▶ _Instructions for the task_: In the data that follows, find the line with "camera: 115 degrees right, 0 degrees up"; transcribe it, every later line up to the one with "(712, 241) = (105, 336): blue", and that line as well, exactly and with no others.

▶ _Source material_:
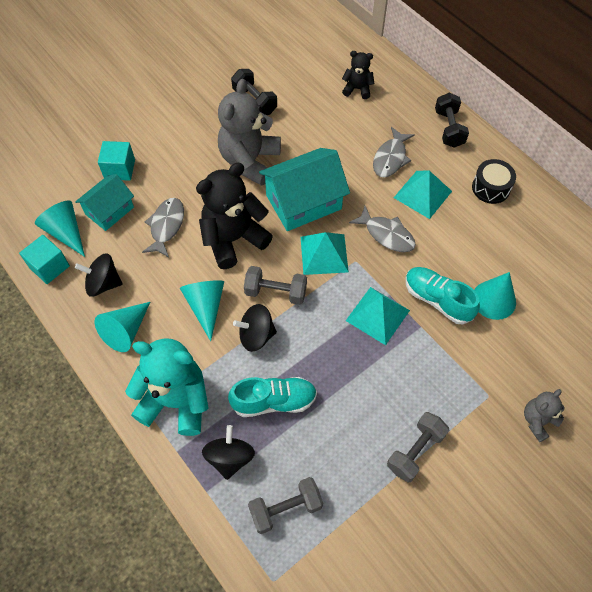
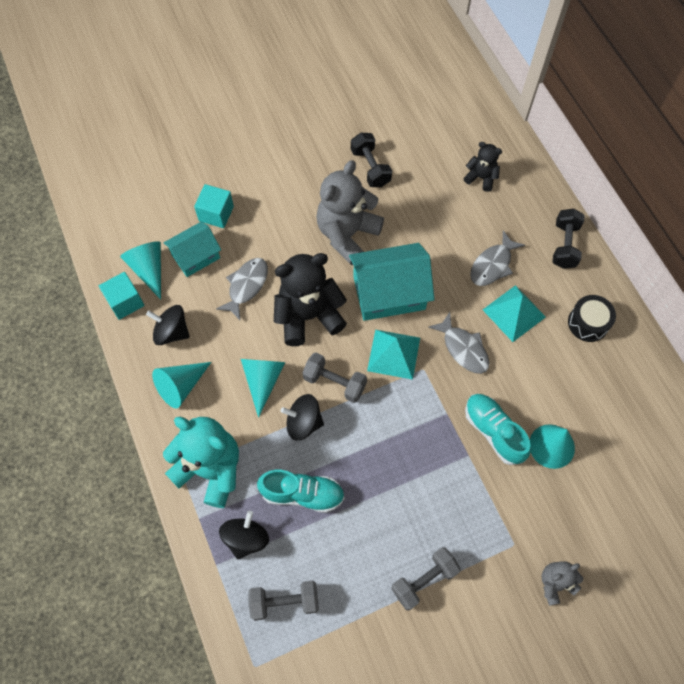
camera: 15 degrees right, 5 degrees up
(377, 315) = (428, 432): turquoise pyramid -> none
==
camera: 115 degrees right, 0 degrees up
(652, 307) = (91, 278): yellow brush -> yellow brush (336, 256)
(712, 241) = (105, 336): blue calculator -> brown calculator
==
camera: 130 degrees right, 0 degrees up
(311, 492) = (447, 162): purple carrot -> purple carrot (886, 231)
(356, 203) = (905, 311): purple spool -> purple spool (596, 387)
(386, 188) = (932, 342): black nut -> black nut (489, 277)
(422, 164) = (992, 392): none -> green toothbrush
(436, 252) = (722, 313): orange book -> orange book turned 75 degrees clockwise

▶ _Reply_:
camera: 115 degrees right, 0 degrees up
(652, 307) = (91, 278): yellow brush -> yellow brush (336, 256)
(712, 241) = (105, 336): blue calculator -> brown calculator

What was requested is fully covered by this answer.